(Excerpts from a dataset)
'''

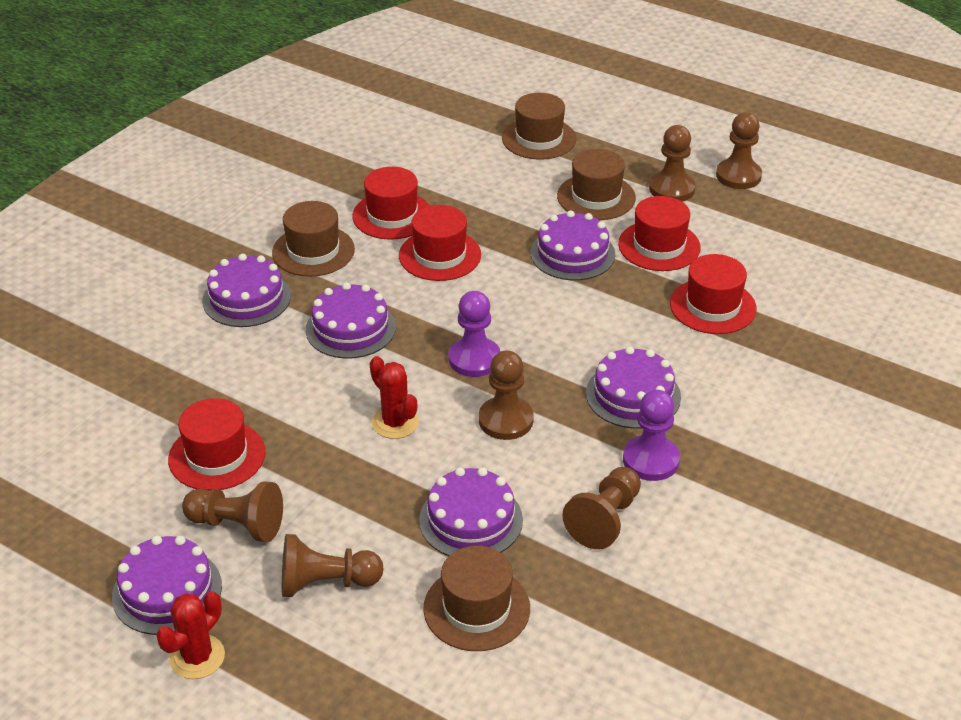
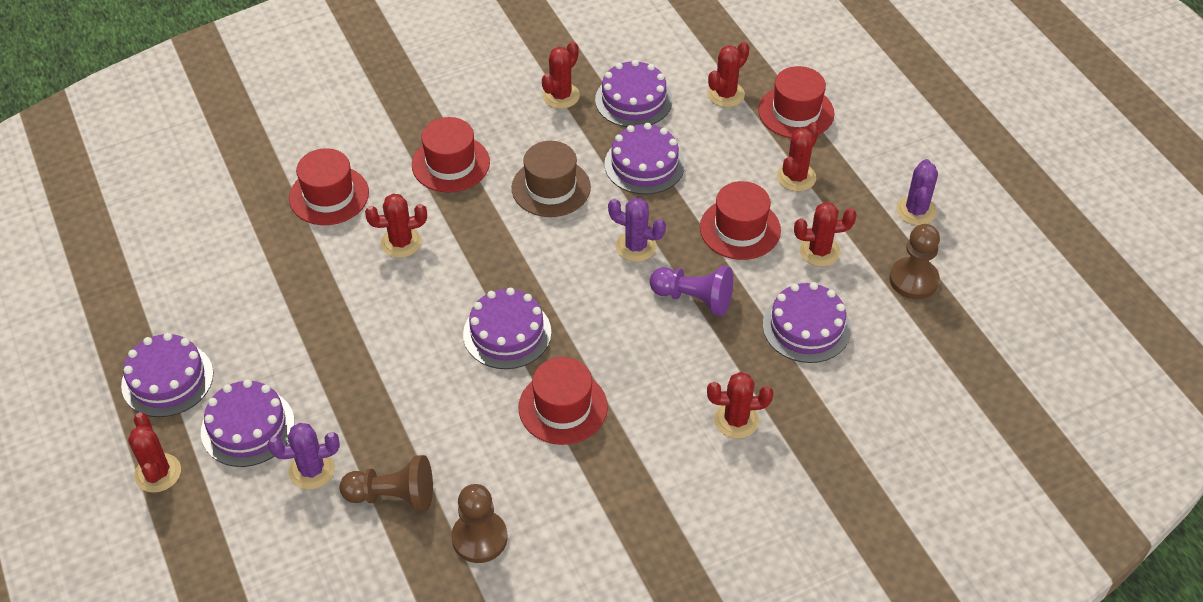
brown hat: 4 -> 1
brown pawn: 6 -> 3
purple cactus: 0 -> 3
purple pawn: 2 -> 1
red cactus: 2 -> 7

'''

A word-for-word copy of every entry, with the pictures left out, is the required answer.

brown hat: 4 -> 1
brown pawn: 6 -> 3
purple cactus: 0 -> 3
purple pawn: 2 -> 1
red cactus: 2 -> 7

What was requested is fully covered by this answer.